WHAT NEEDS TO BE DONE: Look through the records below and collect all lines that hold the string "none".
(RECORD SET begins)
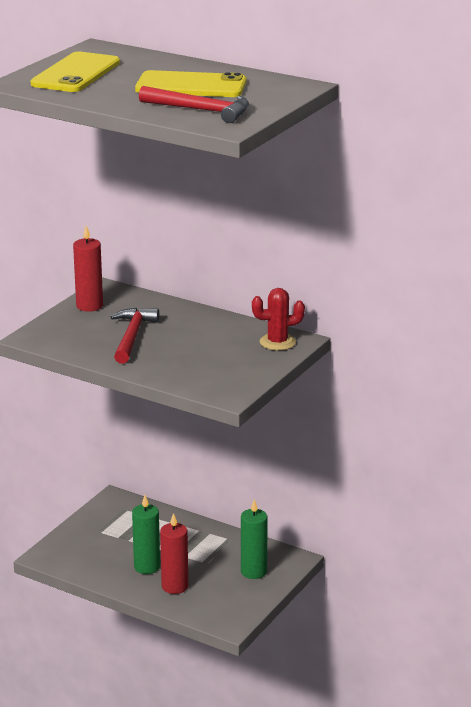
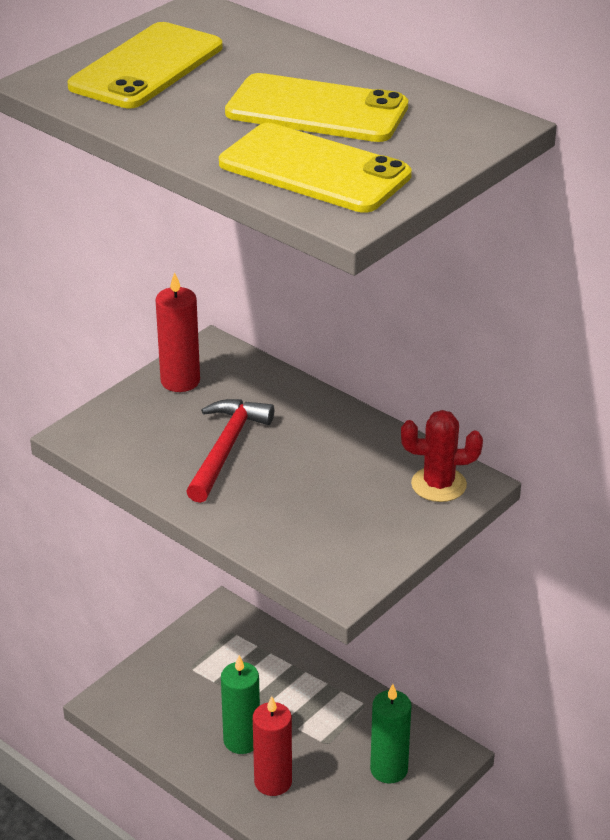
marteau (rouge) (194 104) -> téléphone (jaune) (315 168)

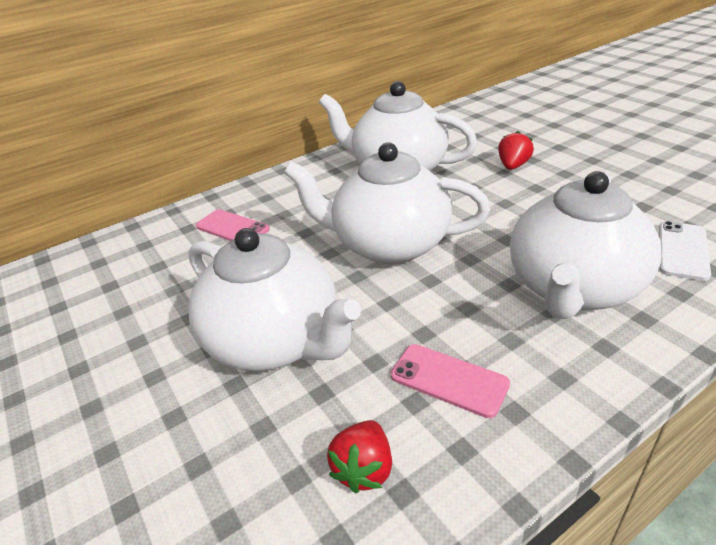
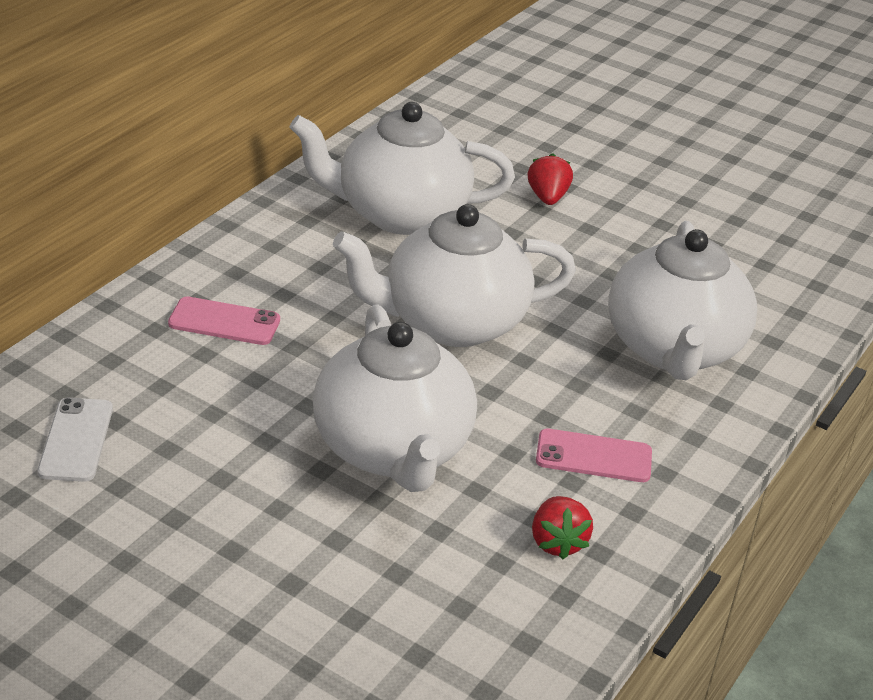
téléphone (blanc) (685 251) -> téléphone (blanc) (75 439), relocated
théière (blanc) (274 299) -> théière (blanc) (395 398), 60 degrees clockwise

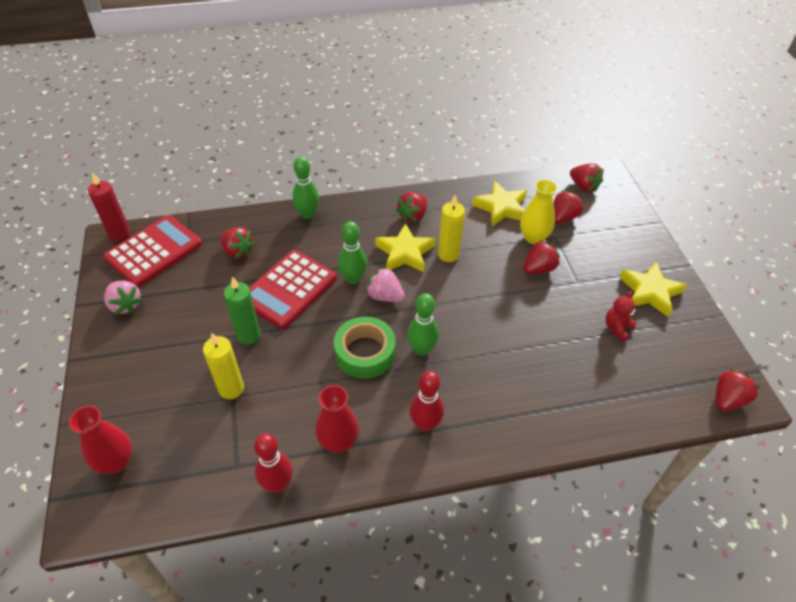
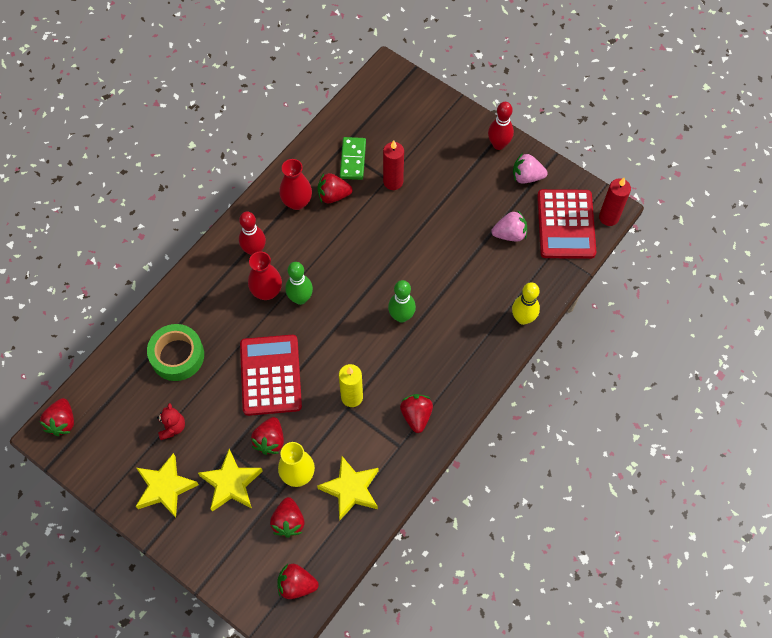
bougie (vert) (242 311) -> none
quille (vert) (305 188) -> none
none -> domino (vert) (353 158)
none -> quille (jaune) (526 303)
vase (rouge) (100 440) -> vase (rouge) (265 275), relocated
fraise (rouge) (237 243) -> fraise (rouge) (335 188), relocated
calculatrice (rouge) (293 289) -> calculatrice (rouge) (271 375), relocated
quille (rouge) (273 463) -> quille (rouge) (501 126), relocated
ruban adhésif (vert) (364 348) -> ruban adhésif (vert) (175 352), relocated
fraise (rose) (385 284) -> fraise (rose) (509 226), relocated
étoile (jaune) (405 247) -> étoile (jaune) (230 480), relocated
bougie (jaune) (223 366) -> bougie (rouge) (393 165)

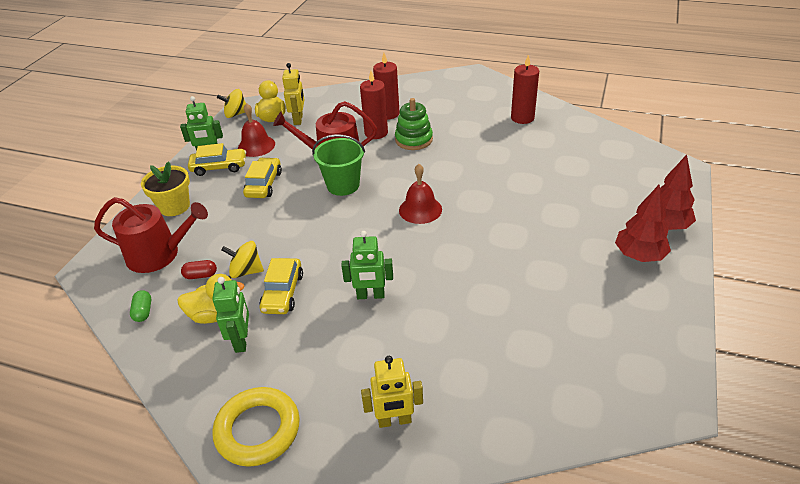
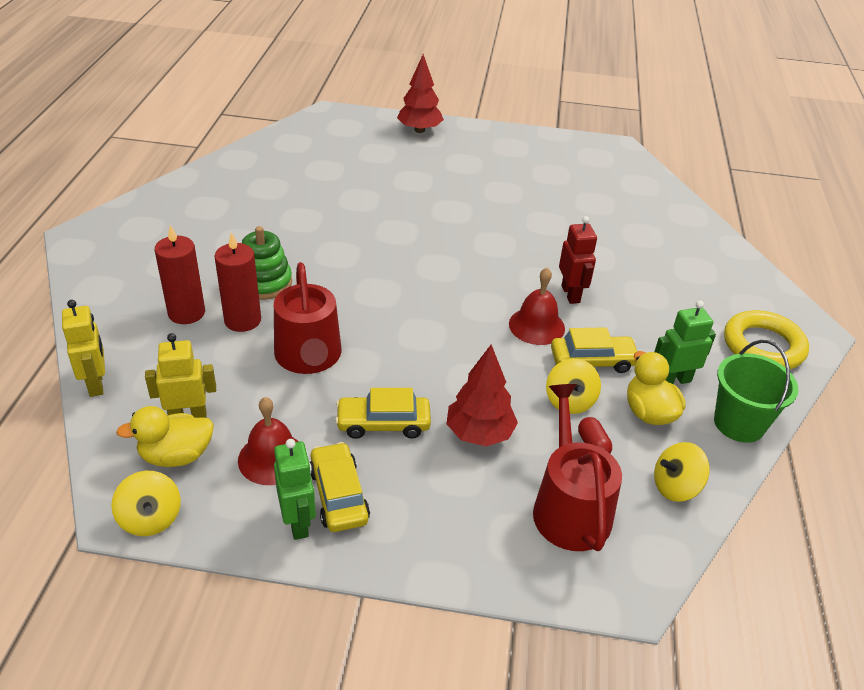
pot de fleurs (jaune) (165 189) -> none
bougie (rouge) (525 89) -> none
seau (vert) (338 165) -> seau (vert) (756 391), relocated
robot (jaune) (392 392) -> robot (jaune) (83 348), relocated
cloche (rouge) (420 194) -> cloche (rouge) (537 306), relocated
arbre (rouge) (643 223) -> arbre (rouge) (482 395), relocated
gélule (vert) (140 306) -> toupie (jaune) (682 472)
robot (vert) (367 265) -> robot (rouge) (578 260)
(RECORD SET ends)
EXERCISE SOLUTION:
bougie (vert) (242 311) -> none
quille (vert) (305 188) -> none
none -> domino (vert) (353 158)
none -> quille (jaune) (526 303)
pot de fleurs (jaune) (165 189) -> none
bougie (rouge) (525 89) -> none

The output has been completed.